Count the lines in the listing below that contain the string "highlighted", matching case exactly, and reply with the number alone.

[Records shown start]

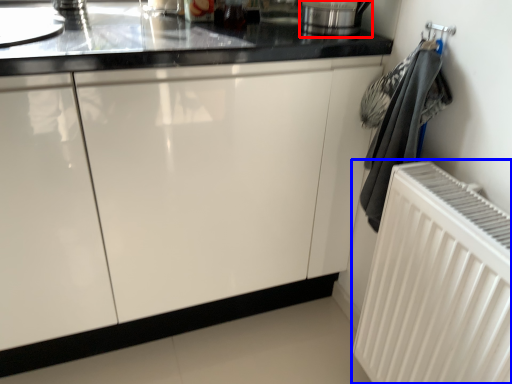
Question: Which of the following is the farthest to the observer, appliance (highlighted by a red box) or radiator (highlighted by a blue box)?

Choices:
 (A) appliance
 (B) radiator

Answer: (A)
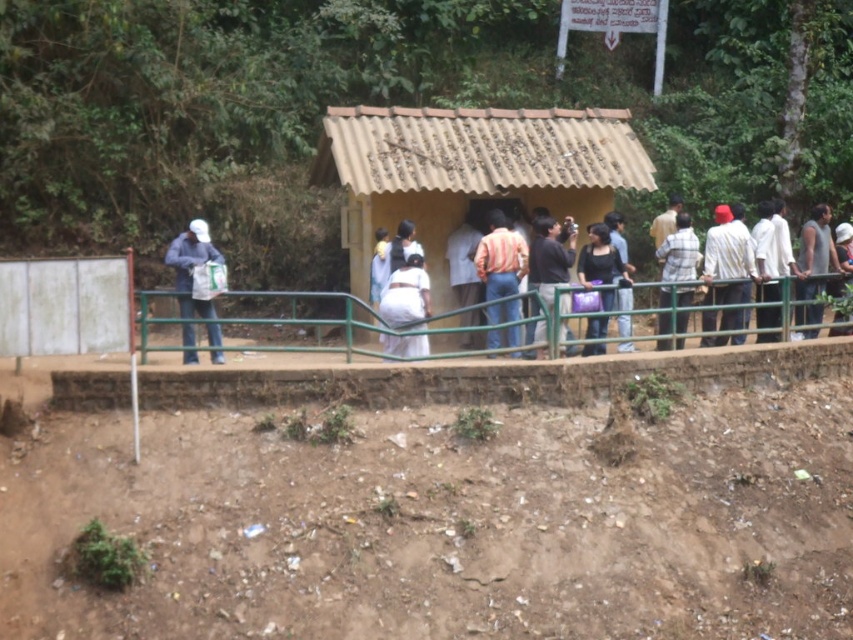
Is striped cotton shirt at center bigger than matte blue jacket at left?

Indeed, striped cotton shirt at center has a larger size compared to matte blue jacket at left.

Between striped cotton shirt at center and matte blue jacket at left, which one has more height?

striped cotton shirt at center is taller.

This screenshot has height=640, width=853. Find the location of `striped cotton shirt at center`. striped cotton shirt at center is located at coordinates (500, 257).

I want to click on striped cotton shirt at center, so click(x=500, y=257).

Can you confirm if brown dirt track at lower center is taller than matte black shirt at center?

No, brown dirt track at lower center is not taller than matte black shirt at center.

Is point (386, 433) less distant than point (596, 248)?

Yes, it is.

Identify the location of brown dirt track at lower center. The height and width of the screenshot is (640, 853). (444, 525).

Who is more distant from viewer, (538, 156) or (543, 349)?

Positioned behind is point (538, 156).

Consider the image. Does brown corrugated roof hut at center have a smaller size compared to black matte shirt at center?

No.

Between point (503, 129) and point (538, 284), which one is positioned behind?

The point (503, 129) is behind.

Image resolution: width=853 pixels, height=640 pixels. Find the location of `brown corrugated roof hut at center`. brown corrugated roof hut at center is located at coordinates (469, 172).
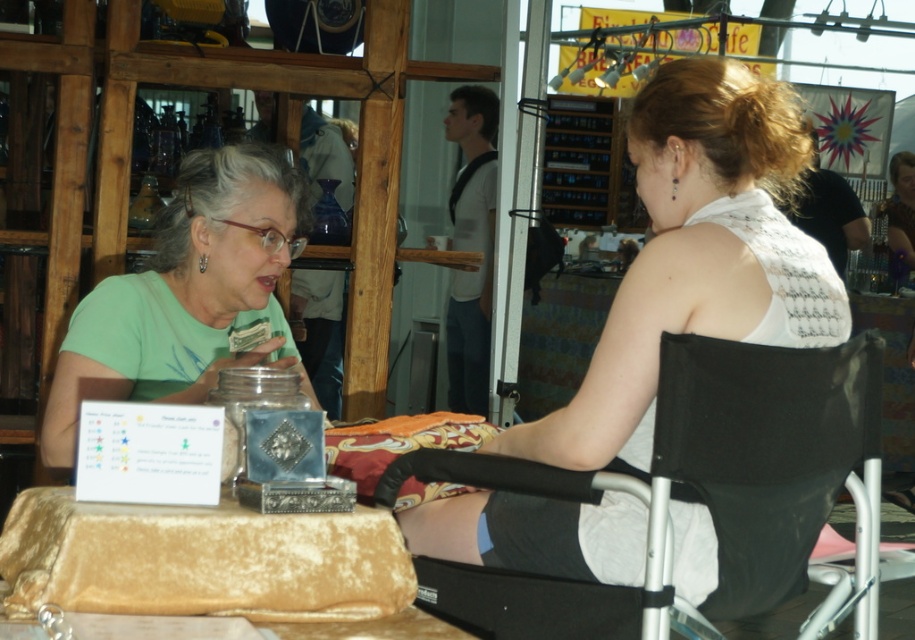
Question: Does black fabric folding chair at right have a smaller size compared to green matte shirt at left?

Choices:
 (A) yes
 (B) no

Answer: (A)

Question: Which of the following is the closest to the observer?

Choices:
 (A) (727, 538)
 (B) (576, 429)

Answer: (B)

Question: Among these objects, which one is nearest to the camera?

Choices:
 (A) black fabric folding chair at right
 (B) white lace tank top at center

Answer: (A)

Question: Can you confirm if white lace tank top at center is positioned above black fabric folding chair at right?

Choices:
 (A) yes
 (B) no

Answer: (A)

Question: Which of the following is the farthest from the observer?

Choices:
 (A) (733, 260)
 (B) (750, 433)
 (C) (219, 195)

Answer: (C)

Question: Is black fabric folding chair at right positioned in front of green matte shirt at left?

Choices:
 (A) no
 (B) yes

Answer: (B)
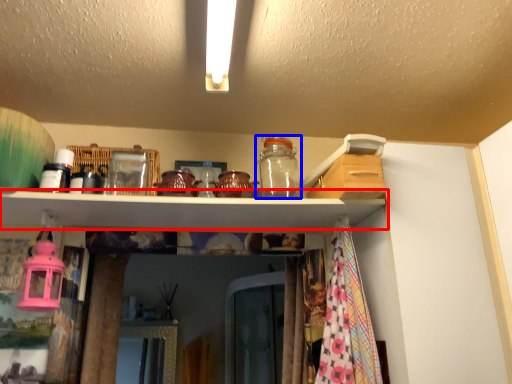
Question: Which object is further to the camera taking this photo, shelf (highlighted by a red box) or glass jar (highlighted by a blue box)?

Choices:
 (A) shelf
 (B) glass jar

Answer: (B)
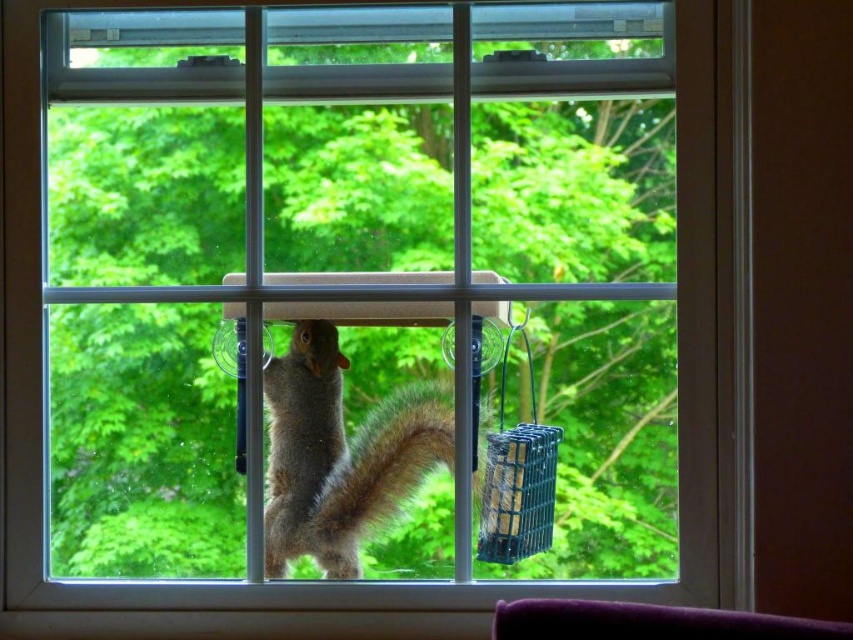
Does fuzzy brown squirrel at center appear over green plastic bird feeder at right?

No, fuzzy brown squirrel at center is not above green plastic bird feeder at right.

Measure the distance between point (277, 474) and camera.

Point (277, 474) is 1.45 meters from camera.

What do you see at coordinates (340, 454) in the screenshot? This screenshot has height=640, width=853. I see `fuzzy brown squirrel at center` at bounding box center [340, 454].

Find the location of `fuzzy brown squirrel at center`. fuzzy brown squirrel at center is located at coordinates (340, 454).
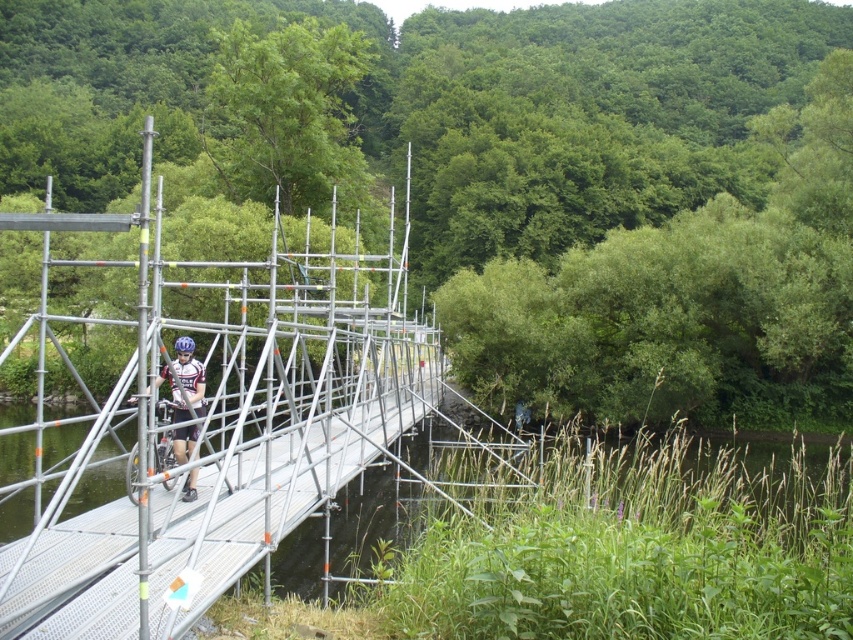
Question: Is metal scaffolding at center thinner than matte black bicycle at center?

Choices:
 (A) no
 (B) yes

Answer: (A)

Question: Where is metal scaffolding at center located in relation to matte black bicycle at center in the image?

Choices:
 (A) below
 (B) above

Answer: (B)

Question: Which point is farther to the camera?

Choices:
 (A) matte black bicycle at center
 (B) metal scaffolding at center

Answer: (A)

Question: Is metal scaffolding at center above matte black bicycle at center?

Choices:
 (A) yes
 (B) no

Answer: (A)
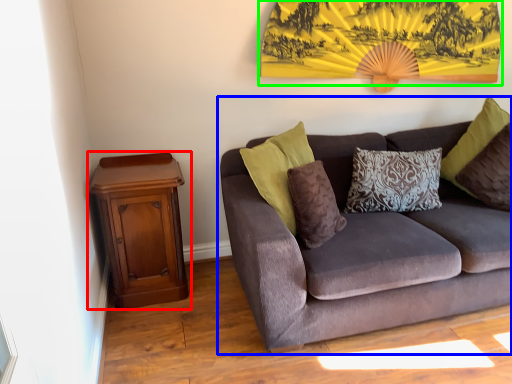
Question: Which object is the closest to the nightstand (highlighted by a red box)? Choose among these: studio couch (highlighted by a blue box) or mountain view (highlighted by a green box).

Choices:
 (A) studio couch
 (B) mountain view

Answer: (A)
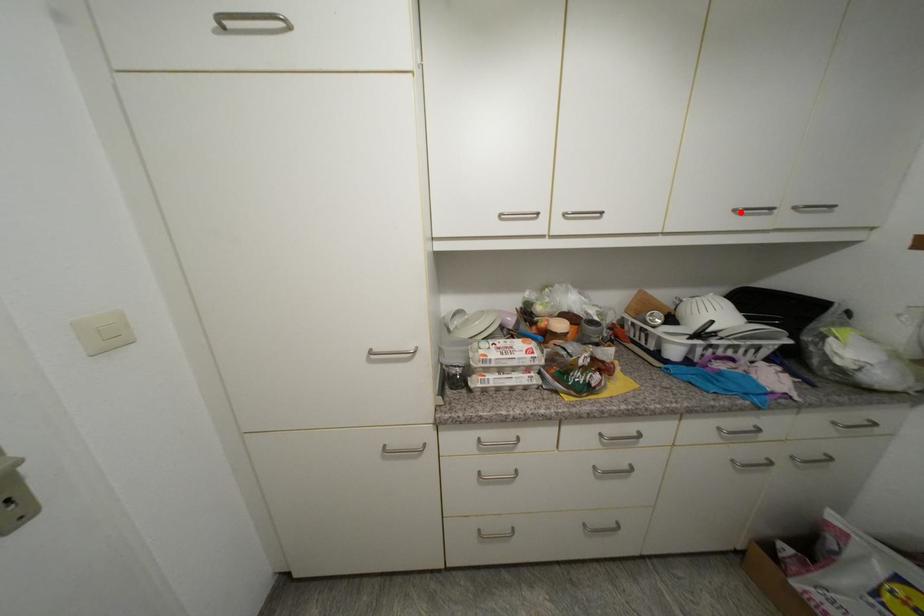
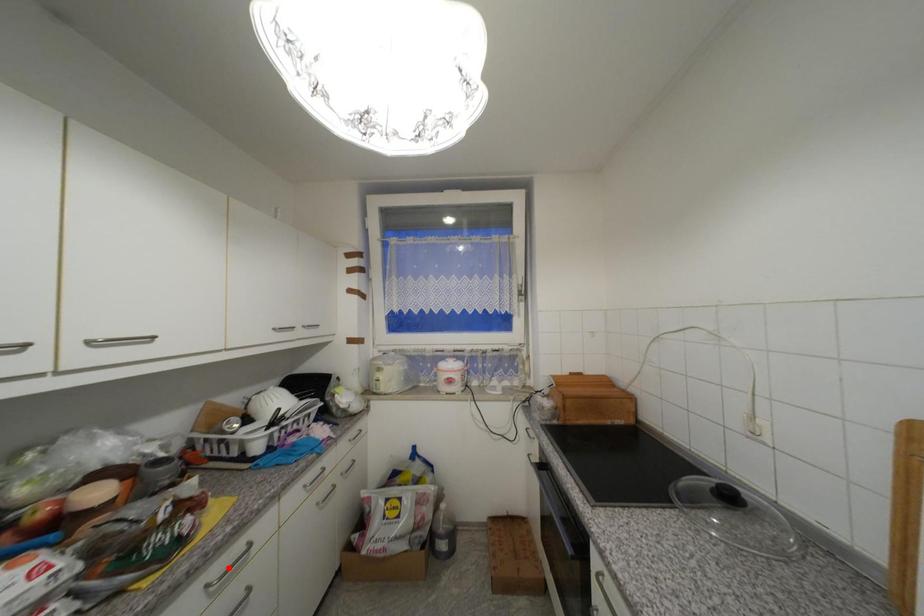
I am providing you with two images of the same scene from different viewpoints. A red point is marked on the first image and another point is marked on the second image. Are the points marked in image1 and image2 representing the same 3D position?

No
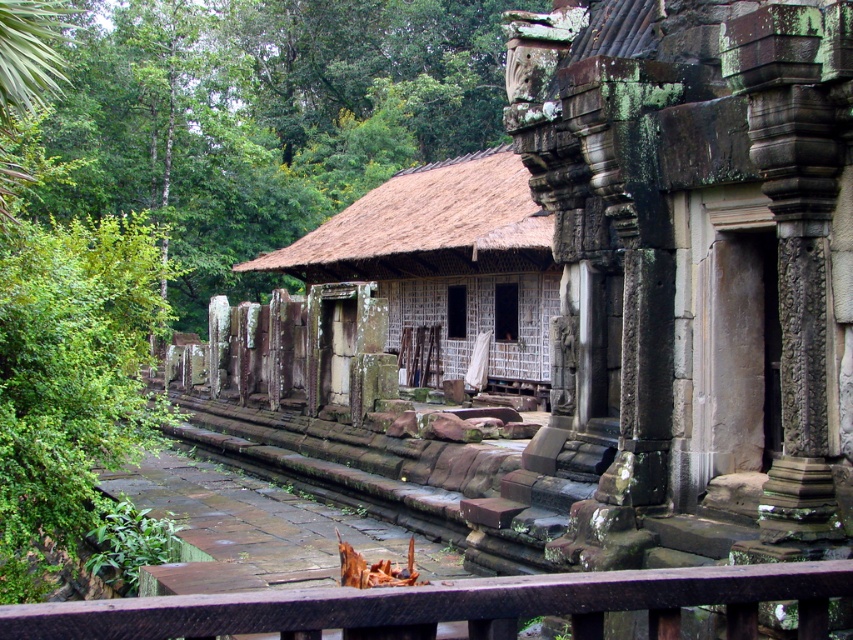
Is thatched straw hut at center closer to the viewer compared to brown wooden rail at lower center?

No, thatched straw hut at center is behind brown wooden rail at lower center.

Measure the distance between thatched straw hut at center and camera.

A distance of 77.78 feet exists between thatched straw hut at center and camera.

I want to click on thatched straw hut at center, so click(445, 266).

Does green leafy vegetation at center appear on the left side of brown wooden rail at lower center?

Correct, you'll find green leafy vegetation at center to the left of brown wooden rail at lower center.

Where is `green leafy vegetation at center`? green leafy vegetation at center is located at coordinates (258, 118).

Is green leafy vegetation at center positioned before thatched straw hut at center?

Yes, green leafy vegetation at center is in front of thatched straw hut at center.

Who is shorter, green leafy vegetation at center or thatched straw hut at center?

Standing shorter between the two is thatched straw hut at center.

Who is more forward, (x=148, y=138) or (x=363, y=259)?

Point (x=363, y=259)

Locate an element on the screen. This screenshot has height=640, width=853. green leafy vegetation at center is located at coordinates (258, 118).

[Records shown end]

Result - 3